RECORDS PROVIDED: Begin
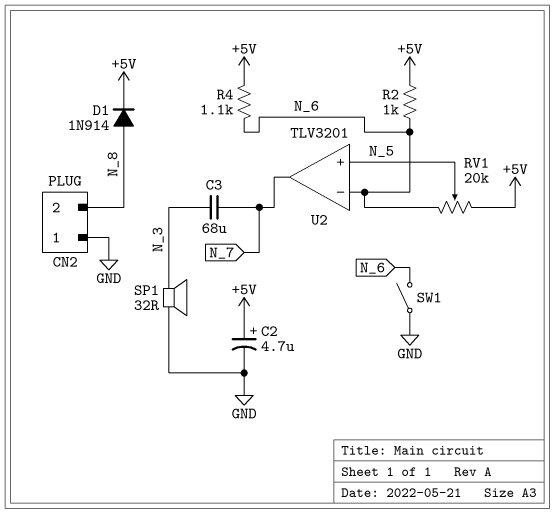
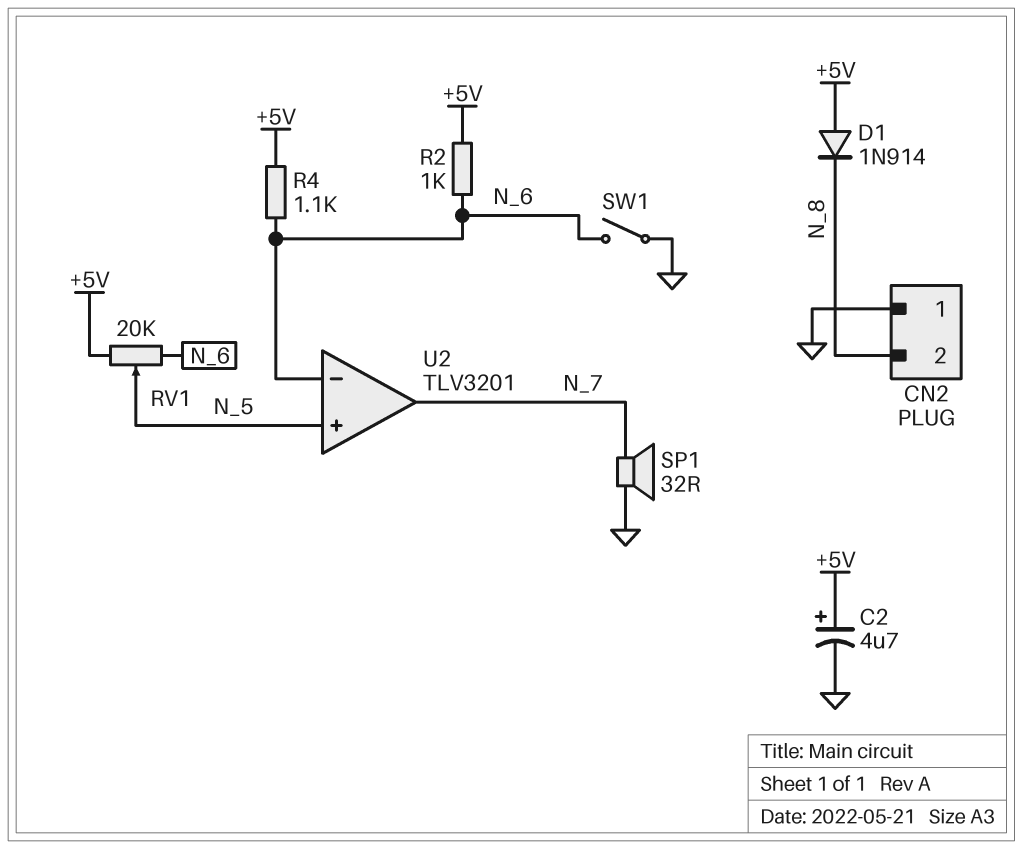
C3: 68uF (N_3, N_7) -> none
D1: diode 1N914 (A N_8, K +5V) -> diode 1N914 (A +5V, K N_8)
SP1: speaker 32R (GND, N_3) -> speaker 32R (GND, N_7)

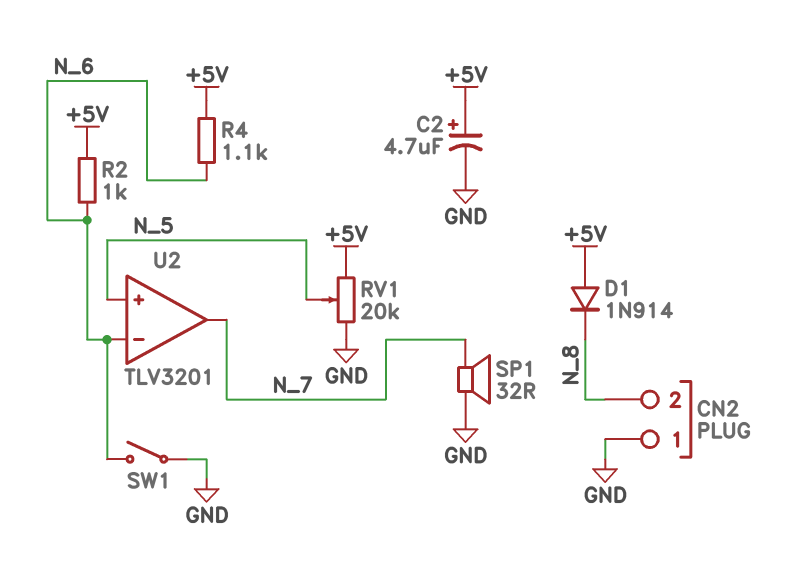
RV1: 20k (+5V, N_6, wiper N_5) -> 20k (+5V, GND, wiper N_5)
RECORDS PROVIDED: End
RECORDS PROVIDED: Begin
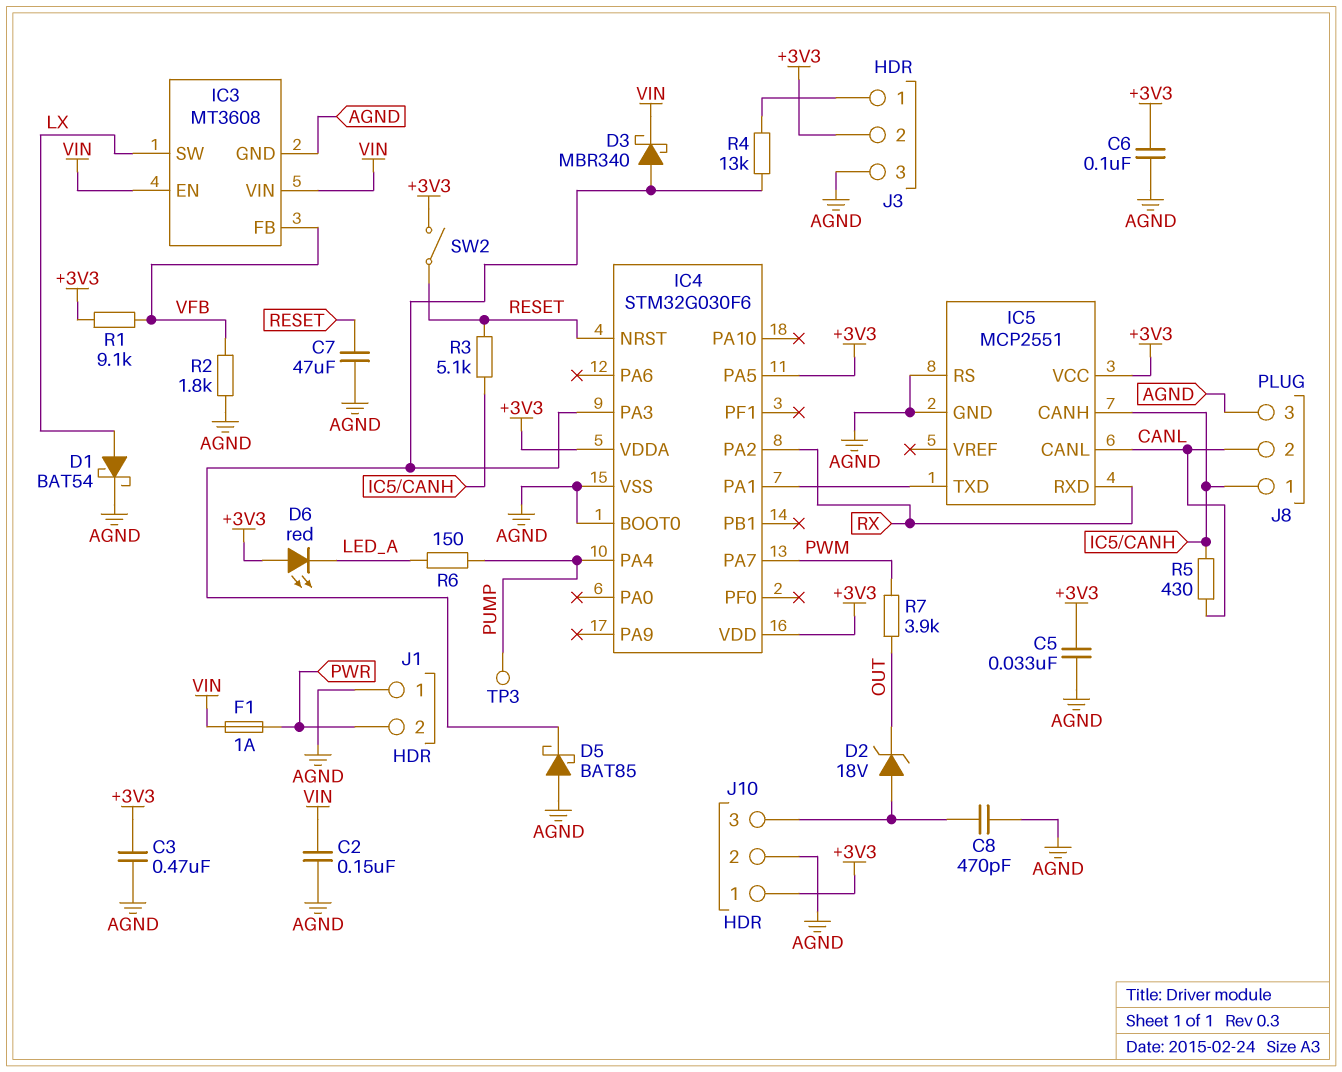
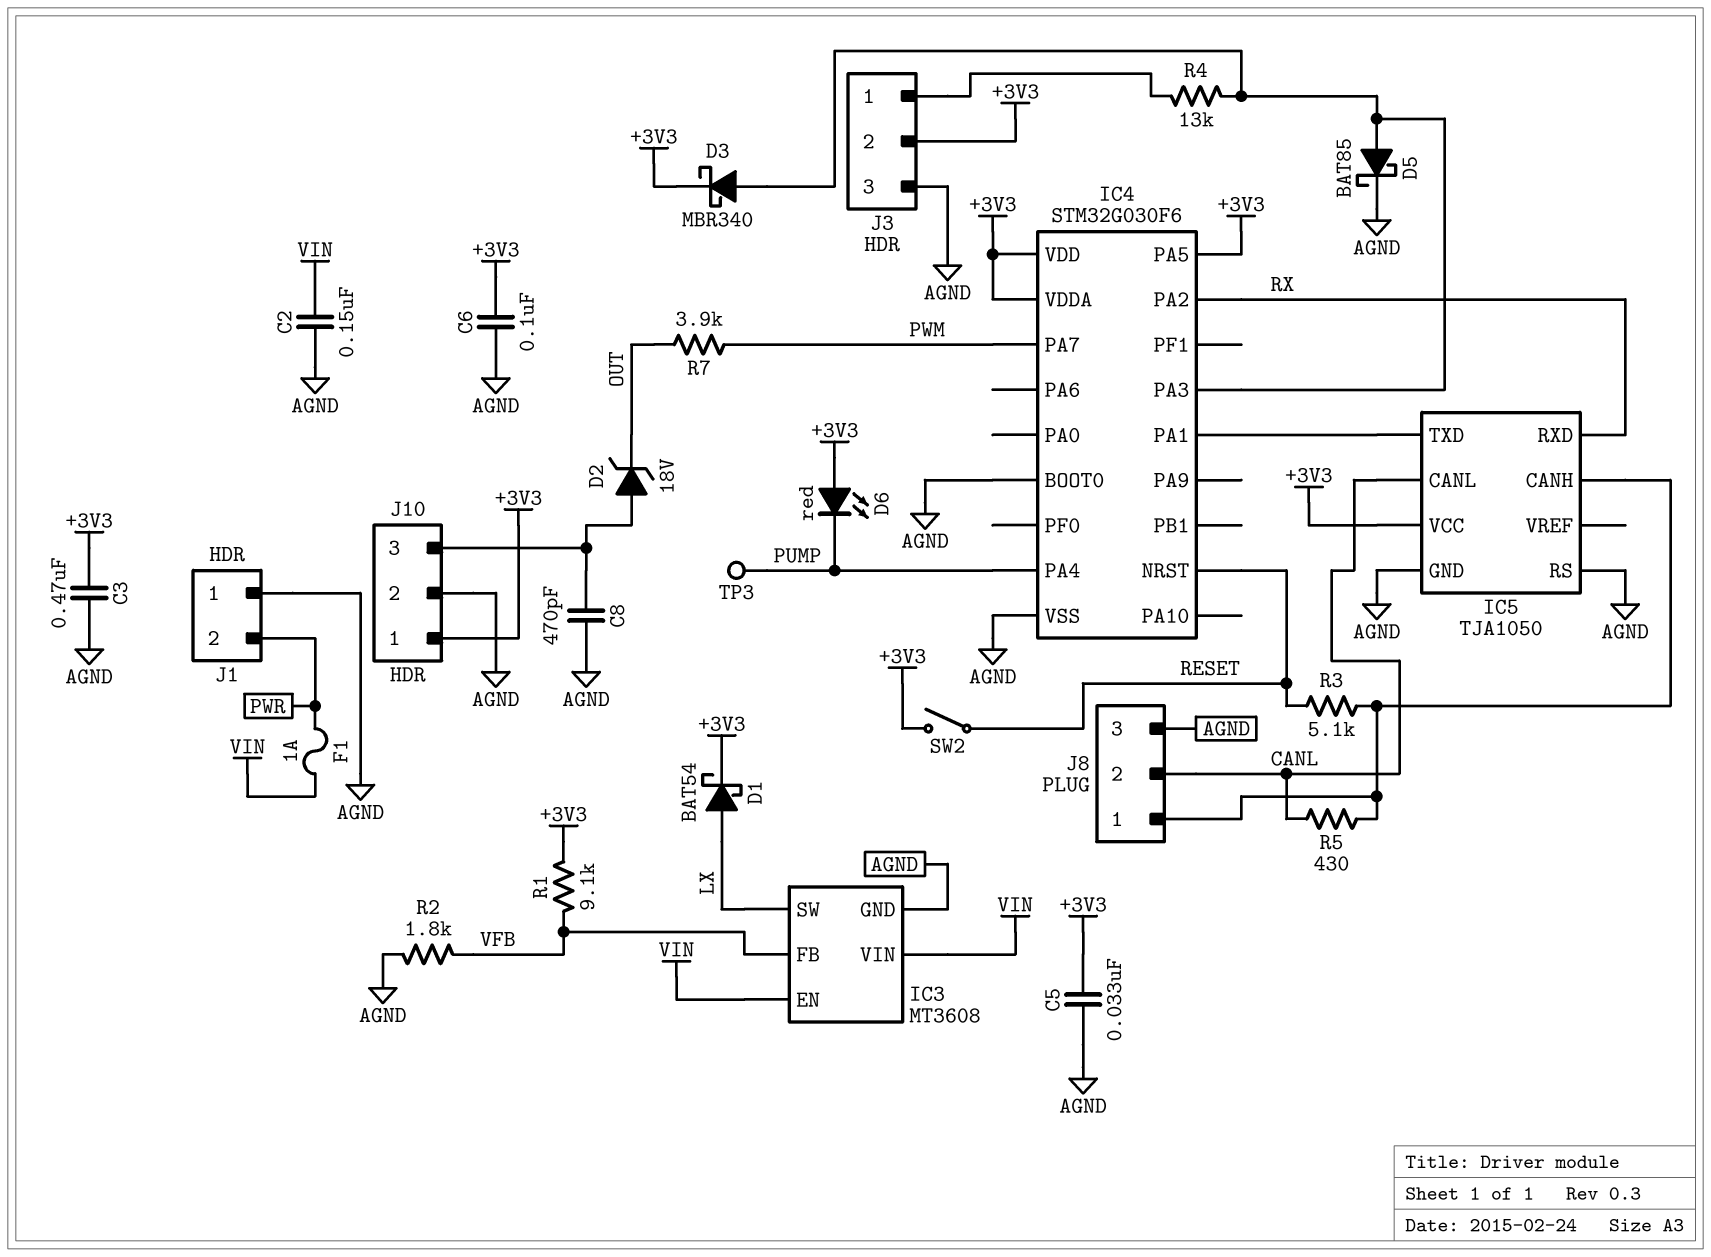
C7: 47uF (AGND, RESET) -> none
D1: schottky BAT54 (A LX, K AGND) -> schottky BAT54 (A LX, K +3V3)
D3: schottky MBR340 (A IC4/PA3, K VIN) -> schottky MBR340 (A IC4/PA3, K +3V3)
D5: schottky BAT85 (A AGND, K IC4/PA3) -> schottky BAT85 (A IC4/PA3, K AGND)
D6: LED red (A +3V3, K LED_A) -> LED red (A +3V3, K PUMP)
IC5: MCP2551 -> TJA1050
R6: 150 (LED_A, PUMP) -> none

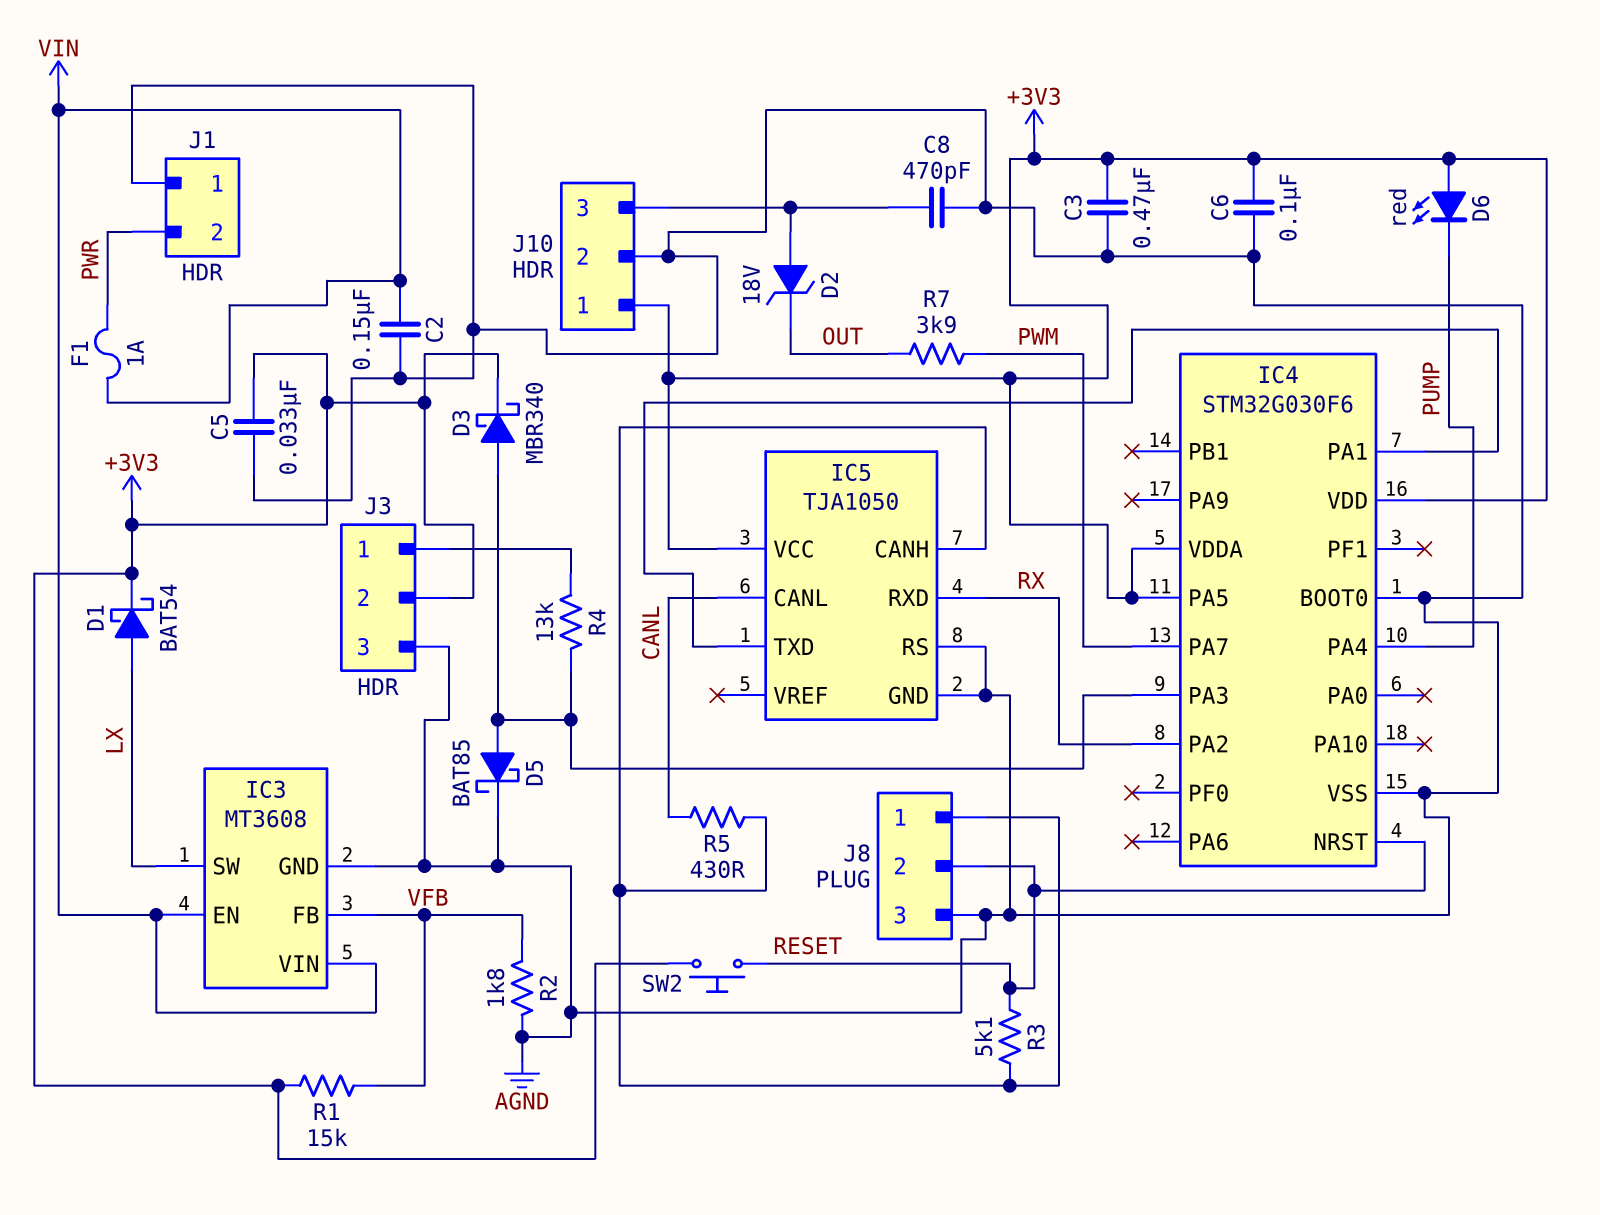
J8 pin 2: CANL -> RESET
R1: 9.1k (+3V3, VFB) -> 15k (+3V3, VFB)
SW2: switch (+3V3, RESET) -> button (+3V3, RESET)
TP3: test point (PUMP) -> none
RECORDS PROVIDED: End
#### [WHAT THE EXERCISE ASKS]
Reproduce every line from the listing above that holds the word "AGND".

#### [SOLUTION]
C7: 47uF (AGND, RESET) -> none
D1: schottky BAT54 (A LX, K AGND) -> schottky BAT54 (A LX, K +3V3)
D5: schottky BAT85 (A AGND, K IC4/PA3) -> schottky BAT85 (A IC4/PA3, K AGND)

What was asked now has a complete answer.